--- DATA FOR REVIEW Enclosed Below ---

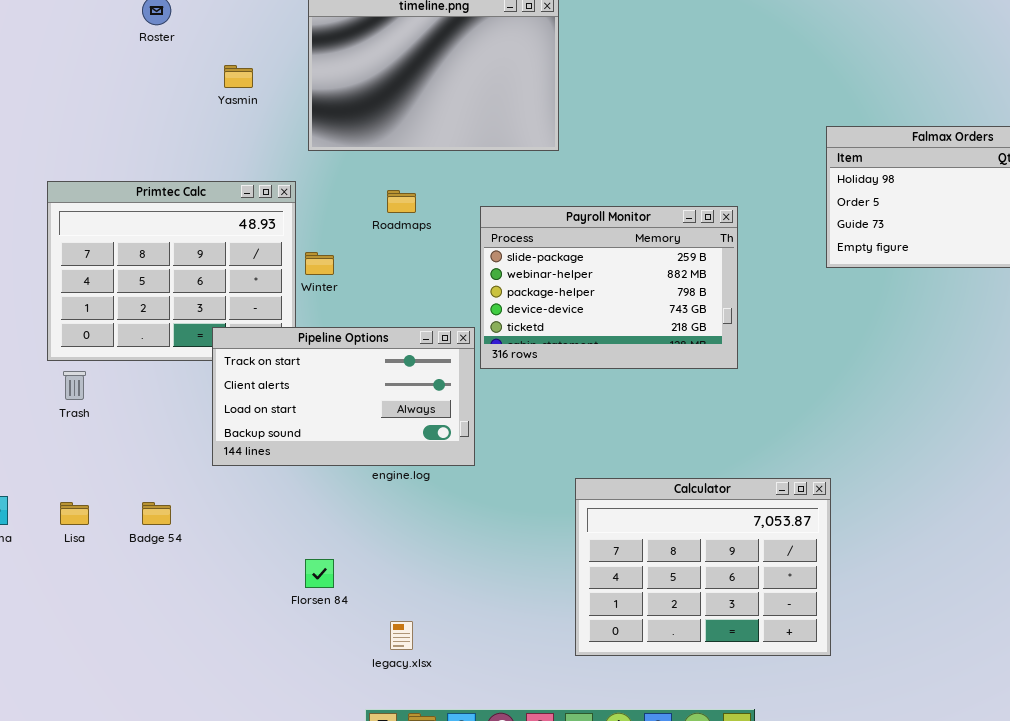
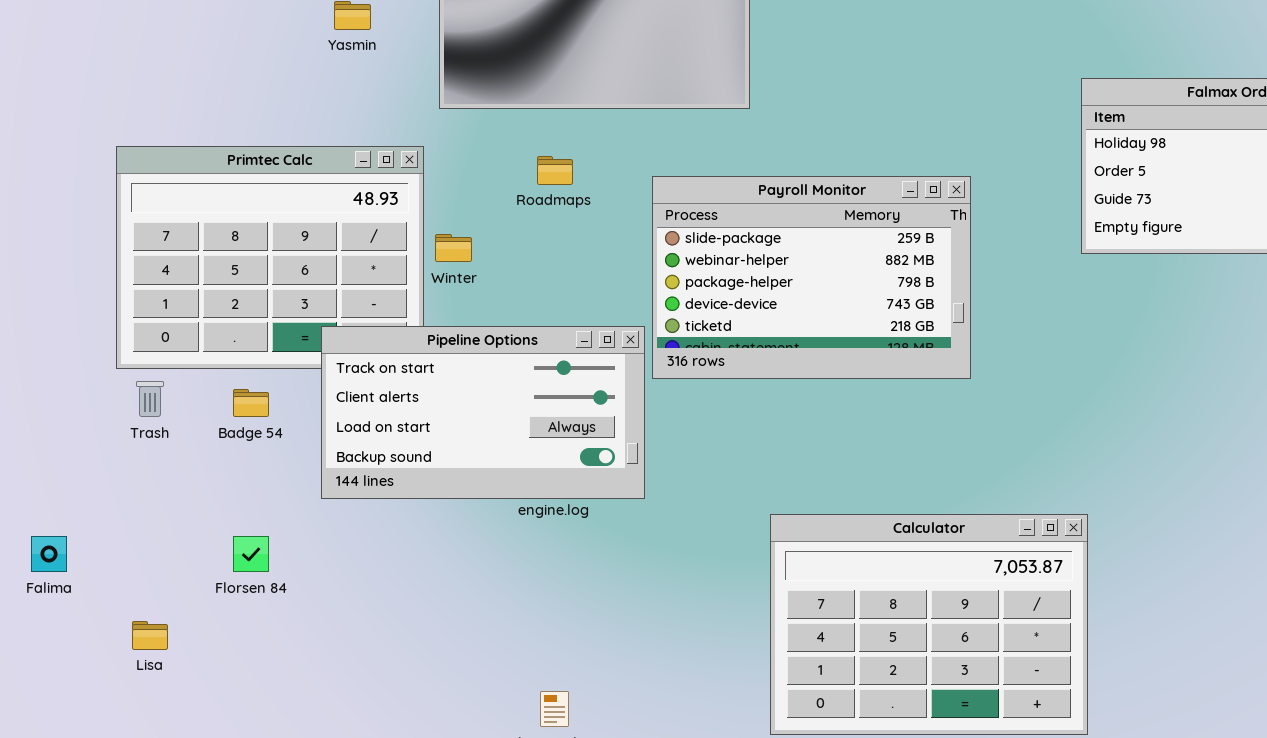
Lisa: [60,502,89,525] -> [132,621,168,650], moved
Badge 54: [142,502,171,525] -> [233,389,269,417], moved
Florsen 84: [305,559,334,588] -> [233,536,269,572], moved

--- End of Enclosed DATA FOR REVIEW ---
--- DATA FOR REVIEW Enclosed Below ---

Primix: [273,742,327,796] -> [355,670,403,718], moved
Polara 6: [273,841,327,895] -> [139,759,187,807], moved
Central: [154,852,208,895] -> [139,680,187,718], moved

--- End of Enclosed DATA FOR REVIEW ---

## EXERCISE GOAL
Scan the lines above for "Primix: [273,742,327,796] ->" and for "Central: [154,852,208,895] ->". Repeat exactly the line holding each of them and every line in between.

## ANSWER BOX
Primix: [273,742,327,796] -> [355,670,403,718], moved
Polara 6: [273,841,327,895] -> [139,759,187,807], moved
Central: [154,852,208,895] -> [139,680,187,718], moved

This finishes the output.